BEGIN GIVEN RECORDS

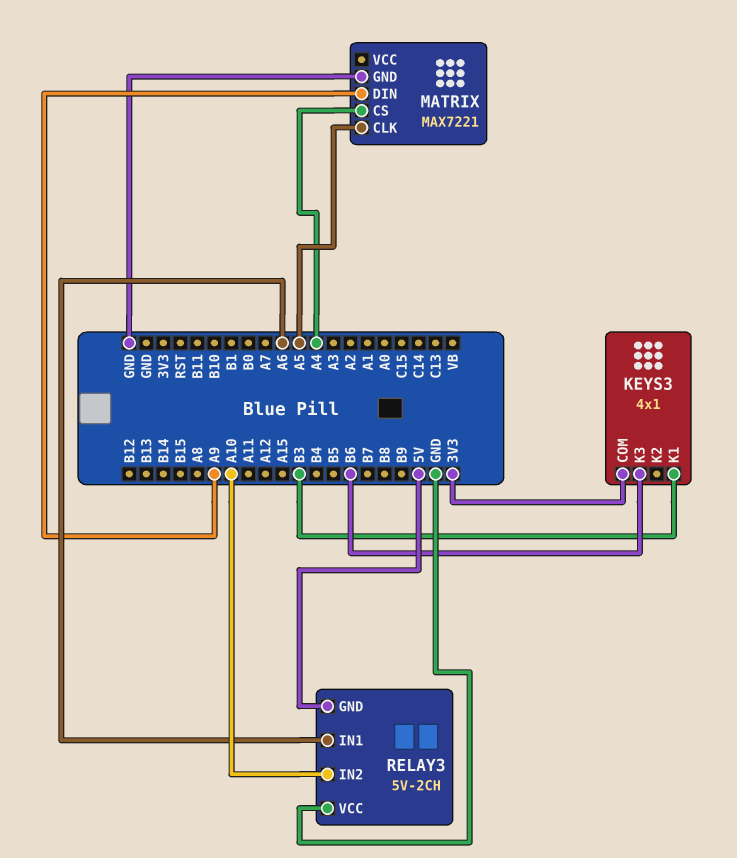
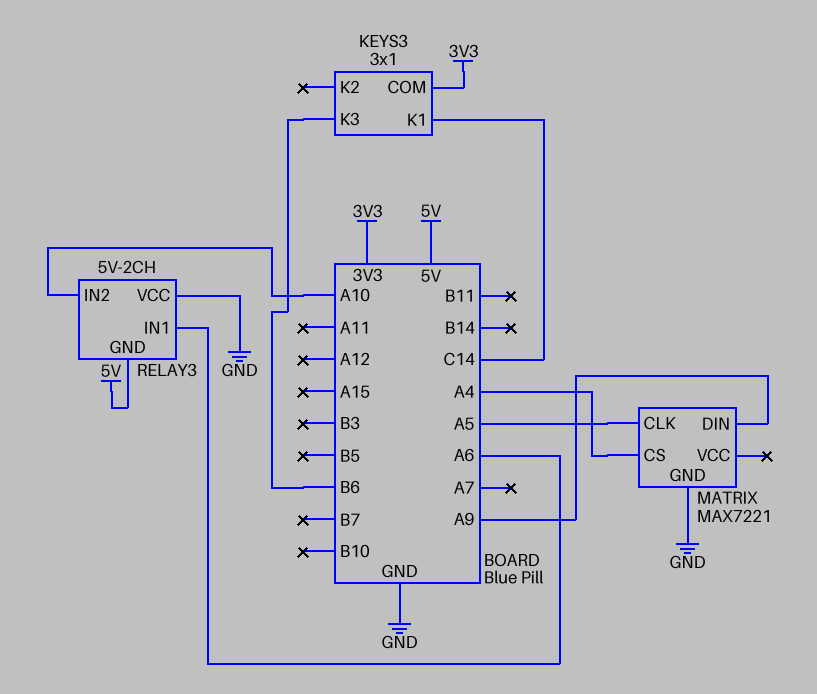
KEYS3: 4x1 -> 3x1
KEYS3 pin K1: B3 -> C14

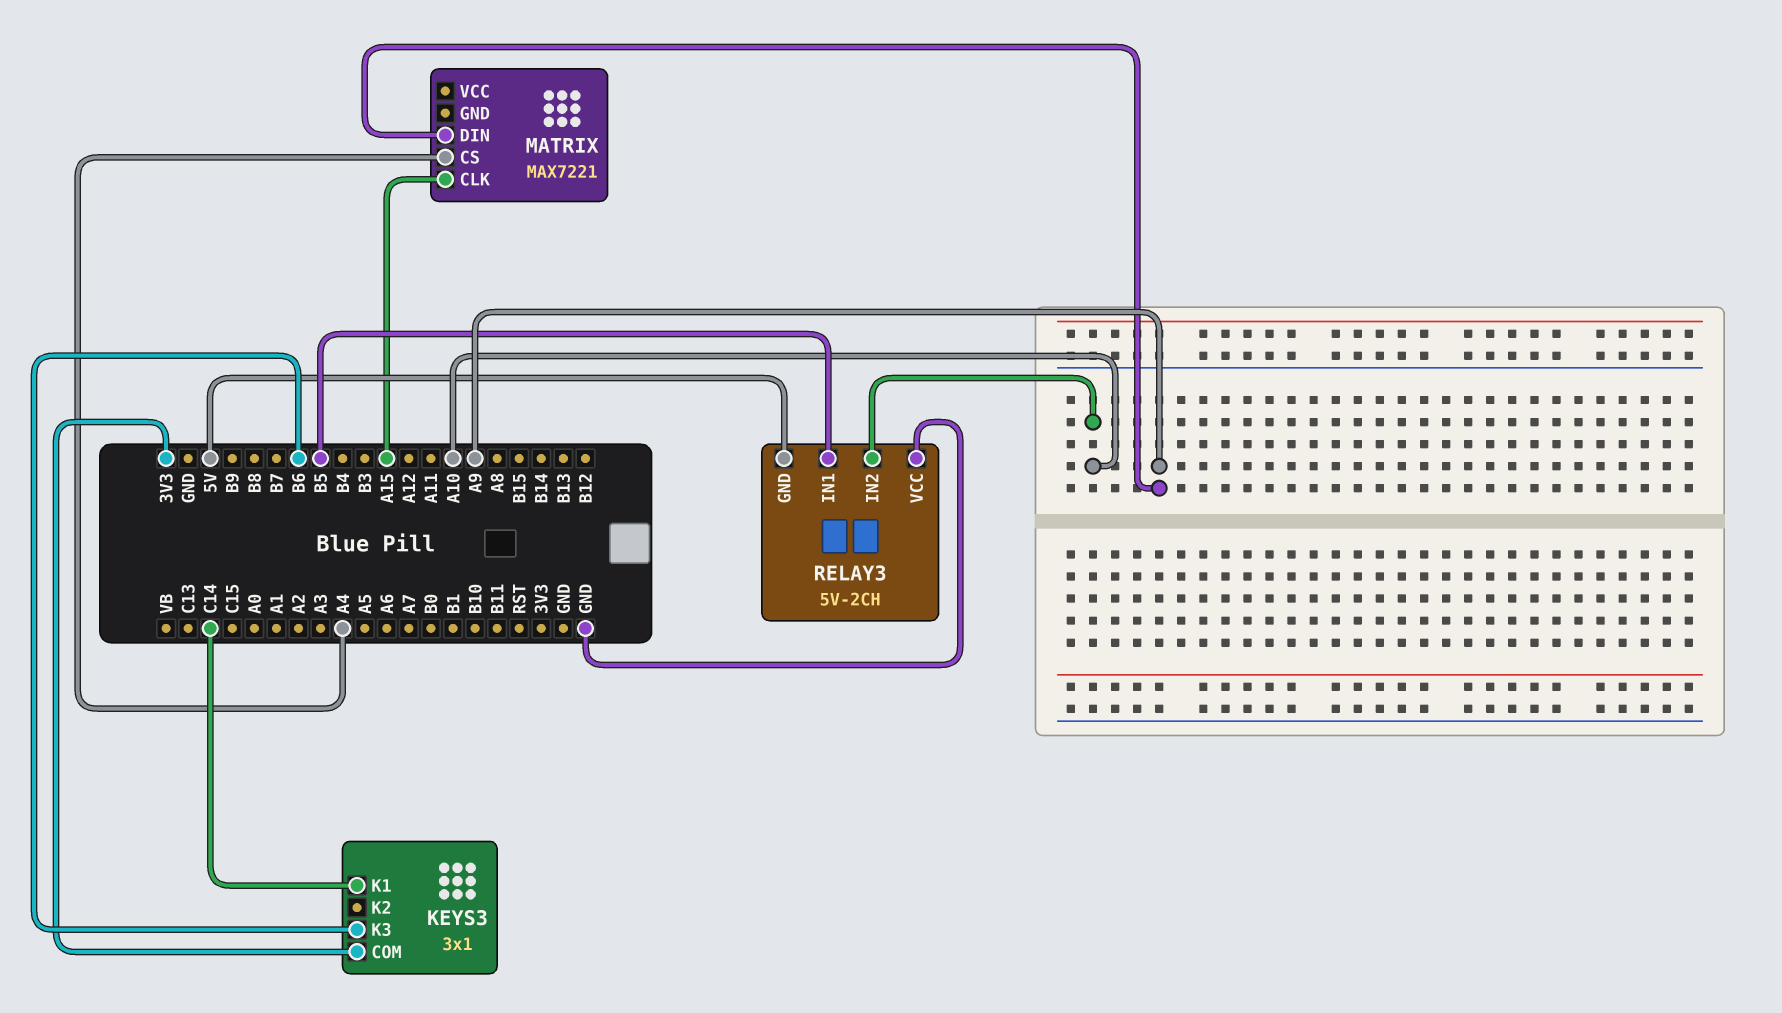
MATRIX pin CLK: A5 -> A15
MATRIX pin GND: GND -> none
RELAY3 pin IN1: A6 -> B5

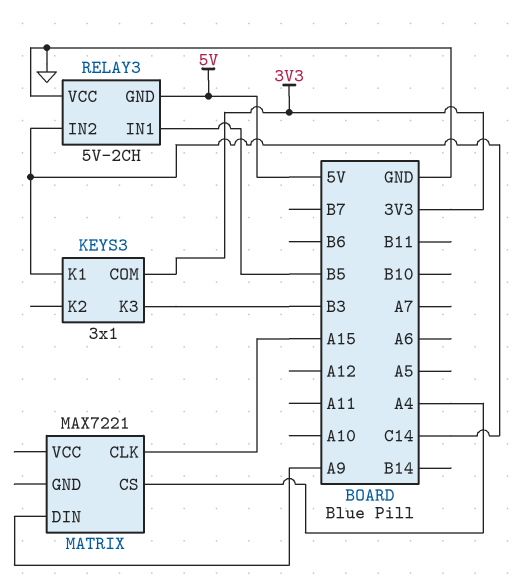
KEYS3 pin K3: B6 -> B3
RELAY3 pin IN2: A10 -> C14

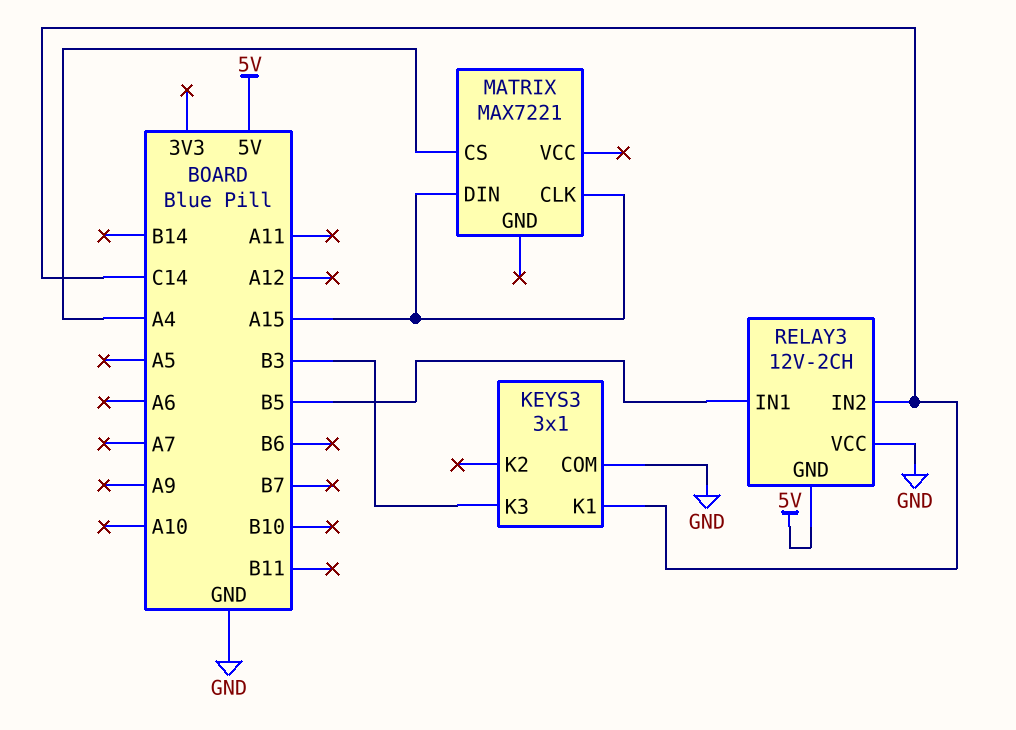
KEYS3 pin COM: 3V3 -> GND
MATRIX pin DIN: A9 -> A15
RELAY3: 5V-2CH -> 12V-2CH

END GIVEN RECORDS

Print every record above exactly, with no pictures.

* _COMPLETED EXERCISE_
KEYS3: 4x1 -> 3x1
KEYS3 pin K1: B3 -> C14

MATRIX pin CLK: A5 -> A15
MATRIX pin GND: GND -> none
RELAY3 pin IN1: A6 -> B5

KEYS3 pin K3: B6 -> B3
RELAY3 pin IN2: A10 -> C14

KEYS3 pin COM: 3V3 -> GND
MATRIX pin DIN: A9 -> A15
RELAY3: 5V-2CH -> 12V-2CH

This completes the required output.